Spatial object tracking data:
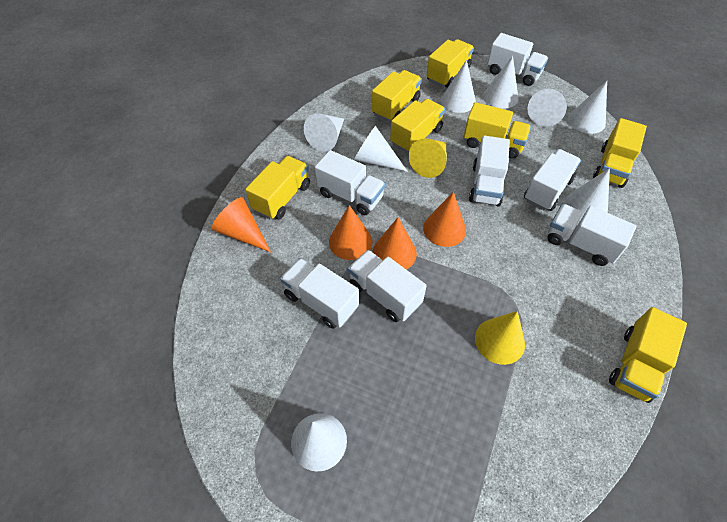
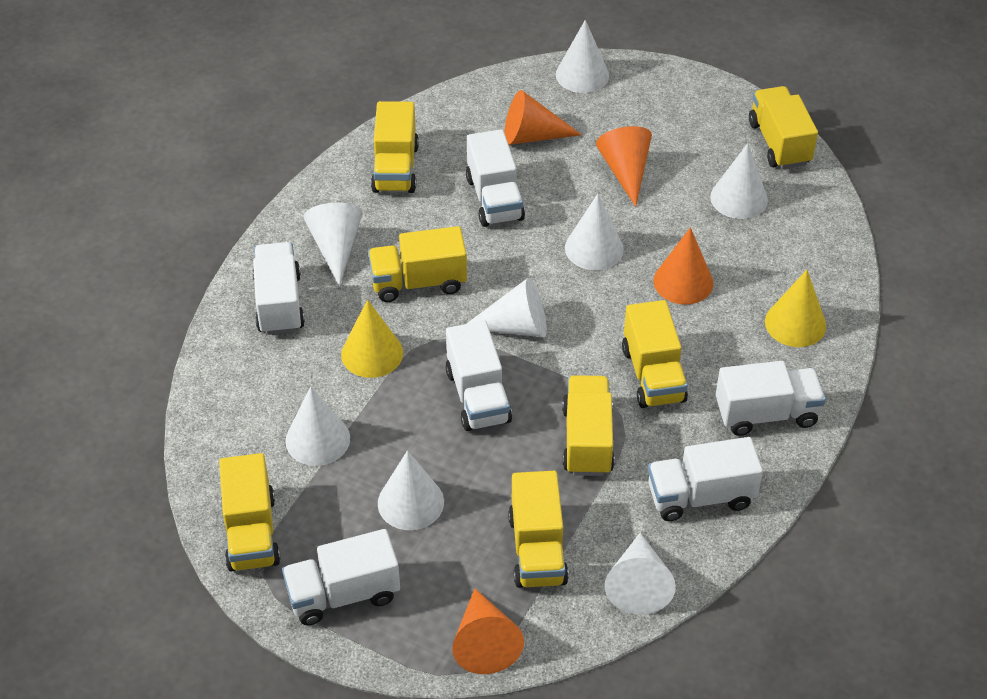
white truck: 7 -> 6

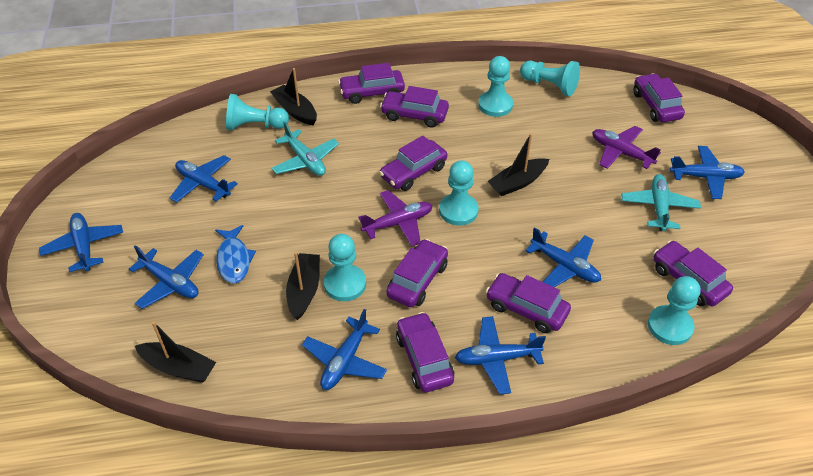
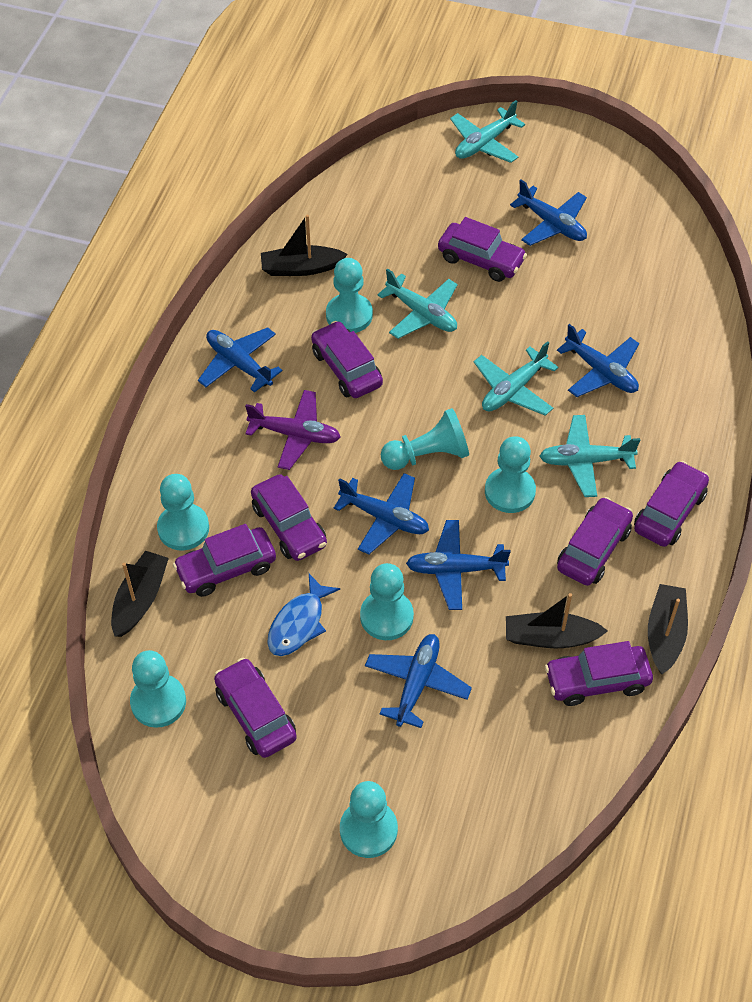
blue plane: 7 -> 6
purple plane: 2 -> 1
turquoise pawn: 6 -> 7
turquoise plane: 2 -> 4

» Exercise instructions:
Take from the entries every line that has the string "plane".

» Completed task:
blue plane: 7 -> 6
purple plane: 2 -> 1
turquoise plane: 2 -> 4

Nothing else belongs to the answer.